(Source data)
---*---
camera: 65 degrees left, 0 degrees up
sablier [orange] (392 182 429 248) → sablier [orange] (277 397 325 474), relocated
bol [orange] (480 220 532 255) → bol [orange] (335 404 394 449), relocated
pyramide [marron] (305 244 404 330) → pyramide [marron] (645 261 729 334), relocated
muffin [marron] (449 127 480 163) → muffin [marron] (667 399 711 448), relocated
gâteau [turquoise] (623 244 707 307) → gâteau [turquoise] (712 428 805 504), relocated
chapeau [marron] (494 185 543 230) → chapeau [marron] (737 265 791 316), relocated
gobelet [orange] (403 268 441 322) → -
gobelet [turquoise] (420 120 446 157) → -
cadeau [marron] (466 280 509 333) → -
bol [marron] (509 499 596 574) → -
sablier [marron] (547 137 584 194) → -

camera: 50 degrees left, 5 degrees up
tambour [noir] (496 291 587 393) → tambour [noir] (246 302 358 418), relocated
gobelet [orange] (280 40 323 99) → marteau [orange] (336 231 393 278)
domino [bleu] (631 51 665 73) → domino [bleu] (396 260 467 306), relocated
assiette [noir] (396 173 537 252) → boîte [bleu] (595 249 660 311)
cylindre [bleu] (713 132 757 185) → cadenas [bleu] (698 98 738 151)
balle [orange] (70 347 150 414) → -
---*---
PROBLEM DESCRIPTION —
Output all of the records, keeping every word exact.

YOUR SOLUTION —
camera: 65 degrees left, 0 degrees up
sablier [orange] (392 182 429 248) → sablier [orange] (277 397 325 474), relocated
bol [orange] (480 220 532 255) → bol [orange] (335 404 394 449), relocated
pyramide [marron] (305 244 404 330) → pyramide [marron] (645 261 729 334), relocated
muffin [marron] (449 127 480 163) → muffin [marron] (667 399 711 448), relocated
gâteau [turquoise] (623 244 707 307) → gâteau [turquoise] (712 428 805 504), relocated
chapeau [marron] (494 185 543 230) → chapeau [marron] (737 265 791 316), relocated
gobelet [orange] (403 268 441 322) → -
gobelet [turquoise] (420 120 446 157) → -
cadeau [marron] (466 280 509 333) → -
bol [marron] (509 499 596 574) → -
sablier [marron] (547 137 584 194) → -

camera: 50 degrees left, 5 degrees up
tambour [noir] (496 291 587 393) → tambour [noir] (246 302 358 418), relocated
gobelet [orange] (280 40 323 99) → marteau [orange] (336 231 393 278)
domino [bleu] (631 51 665 73) → domino [bleu] (396 260 467 306), relocated
assiette [noir] (396 173 537 252) → boîte [bleu] (595 249 660 311)
cylindre [bleu] (713 132 757 185) → cadenas [bleu] (698 98 738 151)
balle [orange] (70 347 150 414) → -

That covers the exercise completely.